_INSTRUCTIONS TO FOLLOW_
Please write out the entire listing below exactly, excluding its pictures.

-=-=-

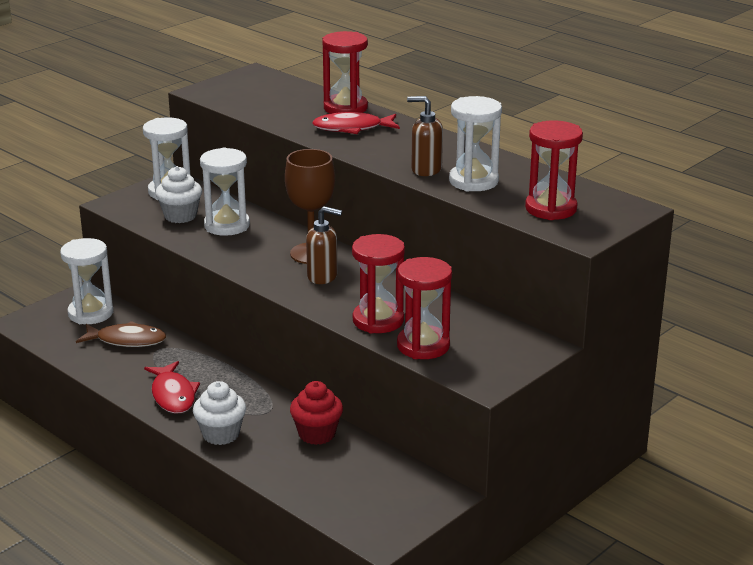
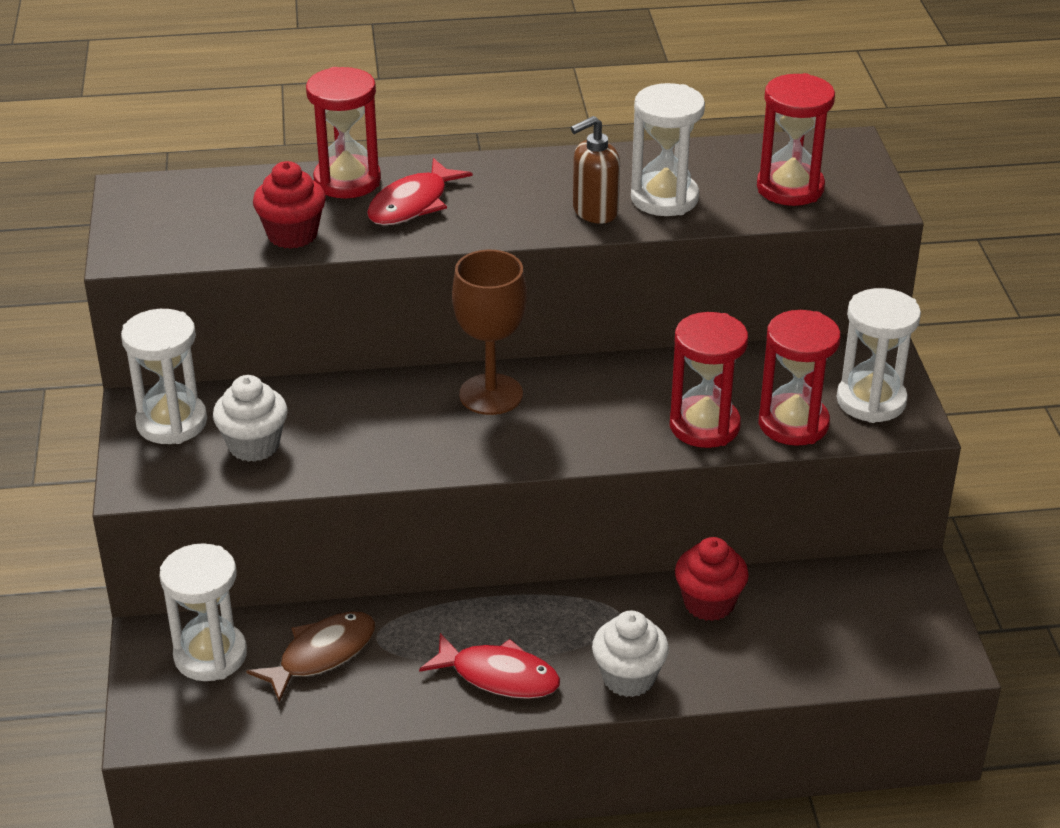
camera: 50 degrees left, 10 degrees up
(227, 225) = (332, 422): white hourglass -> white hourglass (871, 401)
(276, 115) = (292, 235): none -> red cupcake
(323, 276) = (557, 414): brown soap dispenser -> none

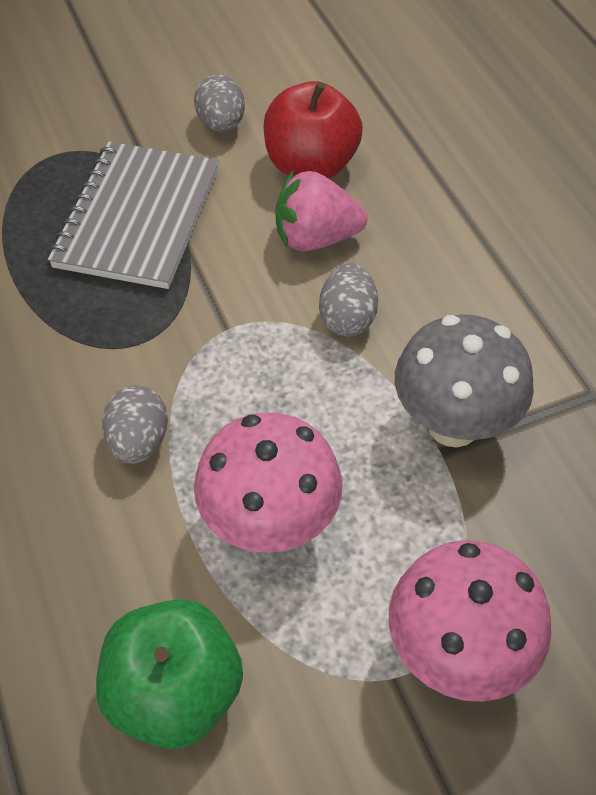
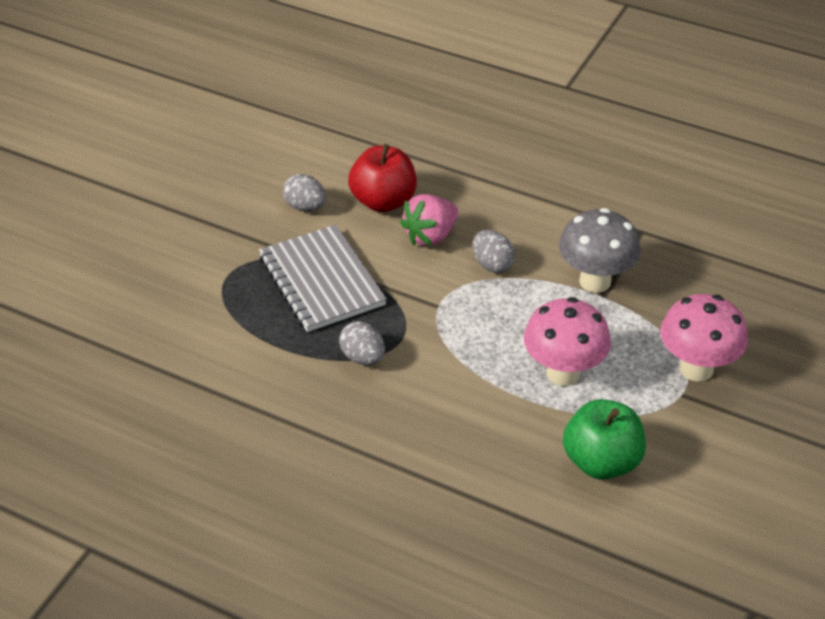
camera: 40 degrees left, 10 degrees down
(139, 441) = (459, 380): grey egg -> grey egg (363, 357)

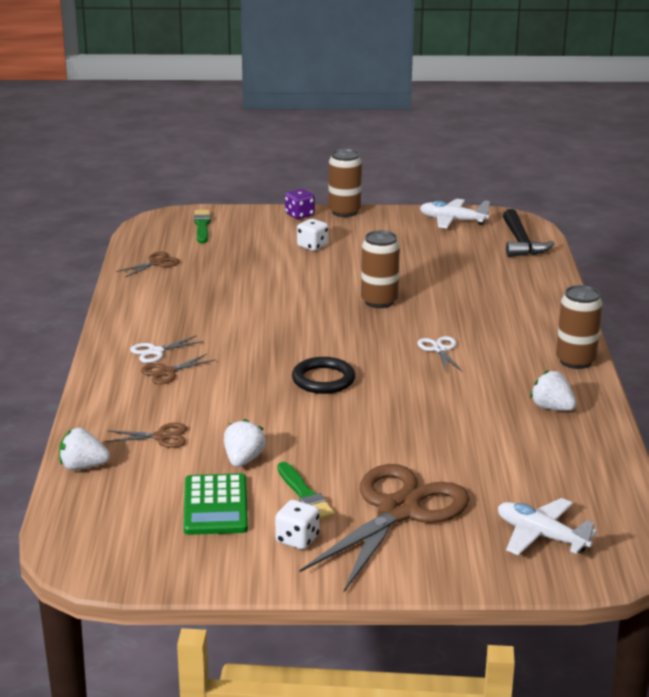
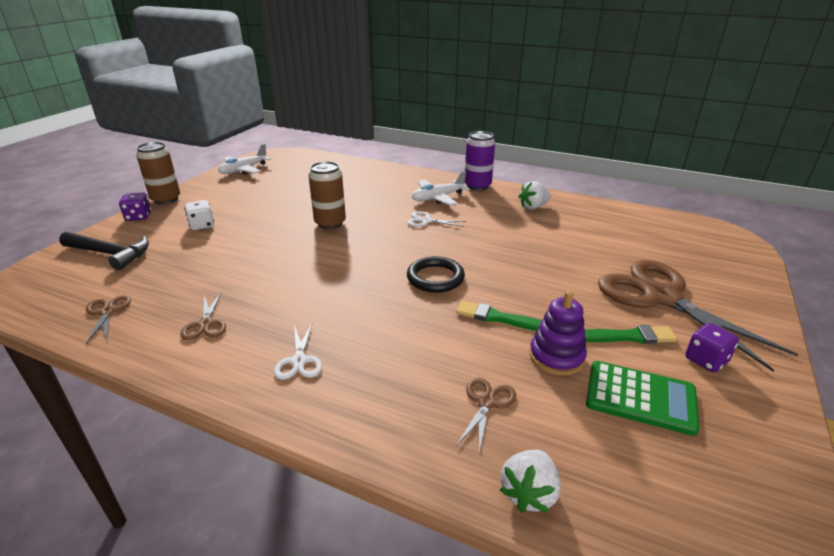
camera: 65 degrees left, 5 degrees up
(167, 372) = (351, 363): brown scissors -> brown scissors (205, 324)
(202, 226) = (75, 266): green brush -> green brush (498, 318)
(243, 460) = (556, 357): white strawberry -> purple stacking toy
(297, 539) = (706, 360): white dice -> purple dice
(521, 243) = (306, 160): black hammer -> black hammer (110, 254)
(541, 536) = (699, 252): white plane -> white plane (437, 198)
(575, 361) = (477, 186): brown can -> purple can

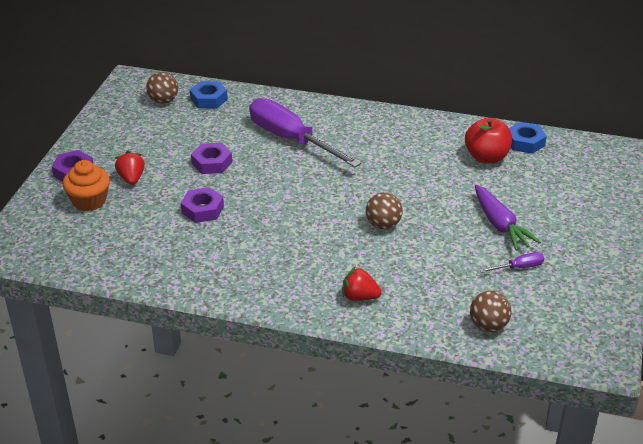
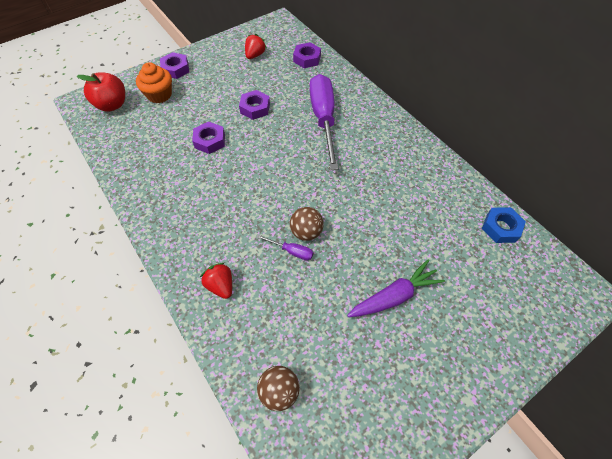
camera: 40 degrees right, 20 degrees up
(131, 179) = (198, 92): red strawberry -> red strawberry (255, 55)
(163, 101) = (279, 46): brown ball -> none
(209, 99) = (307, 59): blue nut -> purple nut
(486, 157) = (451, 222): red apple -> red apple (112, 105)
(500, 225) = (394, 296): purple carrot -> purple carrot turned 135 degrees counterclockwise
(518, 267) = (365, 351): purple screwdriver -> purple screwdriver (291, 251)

-=-=-

_ANSWER SPACE_
camera: 50 degrees left, 10 degrees up
(227, 225) = (332, 422): white hourglass -> white hourglass (871, 401)
(276, 115) = (292, 235): none -> red cupcake
(323, 276) = (557, 414): brown soap dispenser -> none

camera: 40 degrees left, 10 degrees down
(139, 441) = (459, 380): grey egg -> grey egg (363, 357)

camera: 65 degrees left, 5 degrees up
(167, 372) = (351, 363): brown scissors -> brown scissors (205, 324)
(202, 226) = (75, 266): green brush -> green brush (498, 318)
(243, 460) = (556, 357): white strawberry -> purple stacking toy
(297, 539) = (706, 360): white dice -> purple dice
(521, 243) = (306, 160): black hammer -> black hammer (110, 254)
(541, 536) = (699, 252): white plane -> white plane (437, 198)
(575, 361) = (477, 186): brown can -> purple can

camera: 40 degrees right, 20 degrees up
(131, 179) = (198, 92): red strawberry -> red strawberry (255, 55)
(163, 101) = (279, 46): brown ball -> none
(209, 99) = (307, 59): blue nut -> purple nut
(486, 157) = (451, 222): red apple -> red apple (112, 105)
(500, 225) = (394, 296): purple carrot -> purple carrot turned 135 degrees counterclockwise
(518, 267) = (365, 351): purple screwdriver -> purple screwdriver (291, 251)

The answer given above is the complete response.